HOW TO COMPLETE THIS TASK >> Restate word for word the lines that begin the listing and end with the line holding "none -> purple brick C4:F4 level 1".

PROVIDED RECORDS >>
● ● ●

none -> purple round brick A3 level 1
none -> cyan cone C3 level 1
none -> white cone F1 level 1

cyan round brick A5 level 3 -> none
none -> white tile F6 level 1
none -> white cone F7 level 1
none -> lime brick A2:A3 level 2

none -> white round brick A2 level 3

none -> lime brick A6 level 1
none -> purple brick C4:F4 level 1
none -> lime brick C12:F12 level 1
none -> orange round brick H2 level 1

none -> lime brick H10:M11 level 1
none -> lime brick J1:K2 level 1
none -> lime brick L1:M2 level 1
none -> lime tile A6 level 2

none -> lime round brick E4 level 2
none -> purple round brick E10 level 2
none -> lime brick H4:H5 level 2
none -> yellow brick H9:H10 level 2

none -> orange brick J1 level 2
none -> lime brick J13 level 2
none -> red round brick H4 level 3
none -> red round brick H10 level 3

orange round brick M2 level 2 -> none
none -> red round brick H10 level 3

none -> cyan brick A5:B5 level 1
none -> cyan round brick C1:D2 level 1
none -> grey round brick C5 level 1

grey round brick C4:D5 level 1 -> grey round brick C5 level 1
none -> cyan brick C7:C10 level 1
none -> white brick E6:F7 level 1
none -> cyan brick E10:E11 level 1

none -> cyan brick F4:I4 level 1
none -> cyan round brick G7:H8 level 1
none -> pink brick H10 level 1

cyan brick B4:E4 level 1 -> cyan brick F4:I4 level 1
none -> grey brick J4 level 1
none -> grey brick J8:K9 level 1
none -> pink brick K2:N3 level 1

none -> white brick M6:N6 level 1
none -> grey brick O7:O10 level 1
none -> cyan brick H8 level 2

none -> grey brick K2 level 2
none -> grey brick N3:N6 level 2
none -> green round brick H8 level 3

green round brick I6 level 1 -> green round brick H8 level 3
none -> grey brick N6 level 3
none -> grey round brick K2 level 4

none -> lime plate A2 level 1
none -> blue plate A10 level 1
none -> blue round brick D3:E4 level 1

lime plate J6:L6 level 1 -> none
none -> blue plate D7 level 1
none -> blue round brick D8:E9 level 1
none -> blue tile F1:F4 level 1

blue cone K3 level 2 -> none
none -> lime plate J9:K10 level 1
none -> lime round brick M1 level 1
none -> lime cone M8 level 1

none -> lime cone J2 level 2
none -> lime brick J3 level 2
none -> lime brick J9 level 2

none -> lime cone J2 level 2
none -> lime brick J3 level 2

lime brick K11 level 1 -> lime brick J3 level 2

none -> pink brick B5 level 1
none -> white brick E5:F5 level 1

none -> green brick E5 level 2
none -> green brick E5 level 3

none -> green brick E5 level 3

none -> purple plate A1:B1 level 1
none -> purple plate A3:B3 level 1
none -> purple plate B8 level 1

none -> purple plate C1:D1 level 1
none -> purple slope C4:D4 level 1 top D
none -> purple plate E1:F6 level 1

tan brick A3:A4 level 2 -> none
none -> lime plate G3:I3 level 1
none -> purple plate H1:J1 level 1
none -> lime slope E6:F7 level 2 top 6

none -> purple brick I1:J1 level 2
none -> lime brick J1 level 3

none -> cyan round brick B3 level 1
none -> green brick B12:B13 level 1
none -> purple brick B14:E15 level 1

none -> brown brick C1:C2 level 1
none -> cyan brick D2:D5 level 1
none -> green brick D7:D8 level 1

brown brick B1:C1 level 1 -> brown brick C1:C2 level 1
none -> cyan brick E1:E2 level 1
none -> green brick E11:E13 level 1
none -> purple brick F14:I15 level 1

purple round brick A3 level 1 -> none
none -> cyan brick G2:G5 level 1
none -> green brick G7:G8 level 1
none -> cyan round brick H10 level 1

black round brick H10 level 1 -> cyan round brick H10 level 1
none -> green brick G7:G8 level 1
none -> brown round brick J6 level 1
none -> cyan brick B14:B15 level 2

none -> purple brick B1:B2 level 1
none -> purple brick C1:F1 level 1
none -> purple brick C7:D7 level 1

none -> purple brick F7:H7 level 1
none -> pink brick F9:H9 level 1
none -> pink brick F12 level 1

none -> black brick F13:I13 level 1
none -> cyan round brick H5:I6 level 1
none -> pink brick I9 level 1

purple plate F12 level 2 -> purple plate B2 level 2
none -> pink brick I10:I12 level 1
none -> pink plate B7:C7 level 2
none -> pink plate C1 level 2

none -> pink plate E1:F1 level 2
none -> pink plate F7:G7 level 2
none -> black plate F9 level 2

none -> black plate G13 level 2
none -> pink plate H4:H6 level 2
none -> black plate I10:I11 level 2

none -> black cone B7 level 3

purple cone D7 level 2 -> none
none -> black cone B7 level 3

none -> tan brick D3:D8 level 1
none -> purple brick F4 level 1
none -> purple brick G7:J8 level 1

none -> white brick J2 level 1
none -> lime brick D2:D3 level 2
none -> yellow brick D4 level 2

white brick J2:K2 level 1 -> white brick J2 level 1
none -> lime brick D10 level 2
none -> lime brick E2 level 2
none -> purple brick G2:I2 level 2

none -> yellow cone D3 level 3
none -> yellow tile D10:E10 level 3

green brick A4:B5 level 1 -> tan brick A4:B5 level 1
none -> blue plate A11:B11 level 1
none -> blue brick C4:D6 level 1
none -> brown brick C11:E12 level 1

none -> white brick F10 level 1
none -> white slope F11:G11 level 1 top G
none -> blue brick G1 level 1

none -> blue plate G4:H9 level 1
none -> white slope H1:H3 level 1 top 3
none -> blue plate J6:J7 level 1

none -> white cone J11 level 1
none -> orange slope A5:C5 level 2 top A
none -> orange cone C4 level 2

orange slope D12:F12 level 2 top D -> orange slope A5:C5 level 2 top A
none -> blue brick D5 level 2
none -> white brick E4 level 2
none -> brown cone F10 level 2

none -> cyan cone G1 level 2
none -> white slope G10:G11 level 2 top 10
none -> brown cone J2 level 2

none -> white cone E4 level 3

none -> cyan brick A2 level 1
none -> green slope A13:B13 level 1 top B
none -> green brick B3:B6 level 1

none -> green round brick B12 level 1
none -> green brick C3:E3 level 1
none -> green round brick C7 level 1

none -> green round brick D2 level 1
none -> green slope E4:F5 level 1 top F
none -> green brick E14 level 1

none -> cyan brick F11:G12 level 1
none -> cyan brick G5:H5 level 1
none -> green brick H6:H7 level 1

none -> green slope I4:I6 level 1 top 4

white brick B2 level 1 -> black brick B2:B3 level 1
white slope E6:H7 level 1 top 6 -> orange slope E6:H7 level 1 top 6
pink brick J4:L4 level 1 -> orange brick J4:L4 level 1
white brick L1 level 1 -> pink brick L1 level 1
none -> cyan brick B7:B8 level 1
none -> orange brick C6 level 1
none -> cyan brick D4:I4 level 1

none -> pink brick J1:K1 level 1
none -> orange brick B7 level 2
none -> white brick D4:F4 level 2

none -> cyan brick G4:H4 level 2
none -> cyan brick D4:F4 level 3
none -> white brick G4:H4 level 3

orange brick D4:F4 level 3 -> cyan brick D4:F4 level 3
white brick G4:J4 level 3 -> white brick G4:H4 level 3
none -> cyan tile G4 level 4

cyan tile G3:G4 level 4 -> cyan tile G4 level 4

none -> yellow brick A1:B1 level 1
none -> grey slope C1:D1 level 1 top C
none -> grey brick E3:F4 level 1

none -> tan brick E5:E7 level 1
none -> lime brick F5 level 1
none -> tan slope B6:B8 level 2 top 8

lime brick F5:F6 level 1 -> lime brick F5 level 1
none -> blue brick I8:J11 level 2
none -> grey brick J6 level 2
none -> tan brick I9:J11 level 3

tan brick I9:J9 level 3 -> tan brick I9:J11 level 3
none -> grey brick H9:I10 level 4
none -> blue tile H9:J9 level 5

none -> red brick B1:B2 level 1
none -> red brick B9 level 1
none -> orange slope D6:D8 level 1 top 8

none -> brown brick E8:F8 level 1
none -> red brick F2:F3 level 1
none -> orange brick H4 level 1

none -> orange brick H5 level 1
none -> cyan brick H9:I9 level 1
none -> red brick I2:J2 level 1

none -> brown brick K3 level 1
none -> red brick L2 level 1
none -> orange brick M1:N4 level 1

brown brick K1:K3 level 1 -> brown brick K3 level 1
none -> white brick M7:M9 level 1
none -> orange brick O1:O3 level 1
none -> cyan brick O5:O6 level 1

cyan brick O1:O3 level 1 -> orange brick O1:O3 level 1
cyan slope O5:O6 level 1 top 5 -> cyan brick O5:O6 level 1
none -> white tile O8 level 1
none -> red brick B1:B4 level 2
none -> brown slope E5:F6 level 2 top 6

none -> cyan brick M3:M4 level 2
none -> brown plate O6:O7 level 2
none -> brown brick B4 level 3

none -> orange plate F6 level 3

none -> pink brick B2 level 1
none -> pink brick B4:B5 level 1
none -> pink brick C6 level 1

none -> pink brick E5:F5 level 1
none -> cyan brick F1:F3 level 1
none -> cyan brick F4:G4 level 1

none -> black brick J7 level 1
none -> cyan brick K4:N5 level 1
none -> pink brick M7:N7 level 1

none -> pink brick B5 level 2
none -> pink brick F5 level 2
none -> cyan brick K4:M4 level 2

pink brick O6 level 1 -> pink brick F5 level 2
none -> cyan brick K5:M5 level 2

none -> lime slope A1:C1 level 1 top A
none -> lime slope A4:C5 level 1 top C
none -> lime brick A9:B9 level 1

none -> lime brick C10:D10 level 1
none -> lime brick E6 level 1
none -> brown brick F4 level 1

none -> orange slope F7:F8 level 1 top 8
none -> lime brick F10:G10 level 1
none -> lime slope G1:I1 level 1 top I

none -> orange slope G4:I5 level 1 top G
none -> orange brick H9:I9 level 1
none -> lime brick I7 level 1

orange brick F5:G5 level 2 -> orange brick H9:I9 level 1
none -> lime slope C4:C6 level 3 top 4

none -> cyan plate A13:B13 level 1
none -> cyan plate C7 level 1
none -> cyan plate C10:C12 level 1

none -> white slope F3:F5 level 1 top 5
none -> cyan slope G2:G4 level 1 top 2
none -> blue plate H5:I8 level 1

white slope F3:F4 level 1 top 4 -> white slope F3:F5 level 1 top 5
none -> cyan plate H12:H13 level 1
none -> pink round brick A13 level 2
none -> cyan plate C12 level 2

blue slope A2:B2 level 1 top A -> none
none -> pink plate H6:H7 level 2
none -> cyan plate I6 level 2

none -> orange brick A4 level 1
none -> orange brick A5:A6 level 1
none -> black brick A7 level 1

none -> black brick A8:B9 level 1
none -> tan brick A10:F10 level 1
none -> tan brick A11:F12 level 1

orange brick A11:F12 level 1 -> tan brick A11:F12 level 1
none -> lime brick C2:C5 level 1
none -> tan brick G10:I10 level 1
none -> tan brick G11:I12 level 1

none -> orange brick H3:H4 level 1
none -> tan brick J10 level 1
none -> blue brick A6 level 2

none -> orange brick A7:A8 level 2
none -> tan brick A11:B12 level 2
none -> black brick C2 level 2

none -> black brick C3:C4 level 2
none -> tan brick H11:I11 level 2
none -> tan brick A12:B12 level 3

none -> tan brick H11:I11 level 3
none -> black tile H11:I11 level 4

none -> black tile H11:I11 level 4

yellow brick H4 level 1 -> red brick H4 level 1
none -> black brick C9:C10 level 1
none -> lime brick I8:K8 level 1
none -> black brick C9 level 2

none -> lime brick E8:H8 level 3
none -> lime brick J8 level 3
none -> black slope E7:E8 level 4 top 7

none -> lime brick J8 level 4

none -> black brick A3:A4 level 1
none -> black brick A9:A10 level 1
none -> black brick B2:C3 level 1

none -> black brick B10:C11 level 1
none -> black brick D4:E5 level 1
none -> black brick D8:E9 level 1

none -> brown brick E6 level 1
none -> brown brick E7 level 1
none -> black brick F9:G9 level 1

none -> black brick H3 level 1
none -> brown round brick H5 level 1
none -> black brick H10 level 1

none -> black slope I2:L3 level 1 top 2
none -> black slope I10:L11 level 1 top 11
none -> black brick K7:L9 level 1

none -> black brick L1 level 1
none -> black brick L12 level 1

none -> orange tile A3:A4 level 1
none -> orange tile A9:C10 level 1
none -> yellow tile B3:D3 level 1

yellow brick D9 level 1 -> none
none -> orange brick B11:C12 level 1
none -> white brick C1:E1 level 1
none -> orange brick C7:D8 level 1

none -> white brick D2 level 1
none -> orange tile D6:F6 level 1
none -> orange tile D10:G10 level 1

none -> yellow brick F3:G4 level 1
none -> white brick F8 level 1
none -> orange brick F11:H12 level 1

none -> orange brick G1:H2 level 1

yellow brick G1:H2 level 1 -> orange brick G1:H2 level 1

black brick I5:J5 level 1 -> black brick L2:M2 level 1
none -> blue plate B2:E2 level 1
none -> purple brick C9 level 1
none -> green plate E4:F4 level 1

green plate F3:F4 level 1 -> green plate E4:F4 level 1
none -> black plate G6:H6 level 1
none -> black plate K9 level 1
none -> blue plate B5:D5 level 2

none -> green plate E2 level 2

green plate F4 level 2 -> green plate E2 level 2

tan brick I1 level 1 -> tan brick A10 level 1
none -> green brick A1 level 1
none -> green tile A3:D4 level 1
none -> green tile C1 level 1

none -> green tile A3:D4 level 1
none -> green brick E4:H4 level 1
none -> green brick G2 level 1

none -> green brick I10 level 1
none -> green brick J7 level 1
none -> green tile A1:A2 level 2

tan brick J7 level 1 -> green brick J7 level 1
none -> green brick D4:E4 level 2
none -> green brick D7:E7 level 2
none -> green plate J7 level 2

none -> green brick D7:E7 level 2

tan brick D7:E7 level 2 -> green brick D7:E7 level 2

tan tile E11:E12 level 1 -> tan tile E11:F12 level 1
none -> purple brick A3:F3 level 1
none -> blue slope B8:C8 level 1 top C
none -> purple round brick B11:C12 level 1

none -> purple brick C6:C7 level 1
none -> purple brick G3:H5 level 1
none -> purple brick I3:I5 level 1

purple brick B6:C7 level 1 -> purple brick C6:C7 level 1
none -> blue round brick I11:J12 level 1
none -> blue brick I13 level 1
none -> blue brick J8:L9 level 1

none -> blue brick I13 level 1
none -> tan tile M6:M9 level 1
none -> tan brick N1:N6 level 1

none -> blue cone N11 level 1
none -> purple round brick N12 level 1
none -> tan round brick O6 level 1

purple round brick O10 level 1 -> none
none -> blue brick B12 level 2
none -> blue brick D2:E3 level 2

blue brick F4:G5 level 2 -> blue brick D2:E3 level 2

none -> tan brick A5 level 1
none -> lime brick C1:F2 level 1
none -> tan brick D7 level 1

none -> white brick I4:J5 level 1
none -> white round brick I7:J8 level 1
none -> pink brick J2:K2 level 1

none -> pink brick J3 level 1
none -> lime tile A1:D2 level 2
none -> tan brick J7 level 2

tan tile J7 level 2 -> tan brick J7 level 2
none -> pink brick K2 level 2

● ● ●

ANSWER TO THE PROBLEM >>
none -> purple round brick A3 level 1
none -> cyan cone C3 level 1
none -> white cone F1 level 1

cyan round brick A5 level 3 -> none
none -> white tile F6 level 1
none -> white cone F7 level 1
none -> lime brick A2:A3 level 2

none -> white round brick A2 level 3

none -> lime brick A6 level 1
none -> purple brick C4:F4 level 1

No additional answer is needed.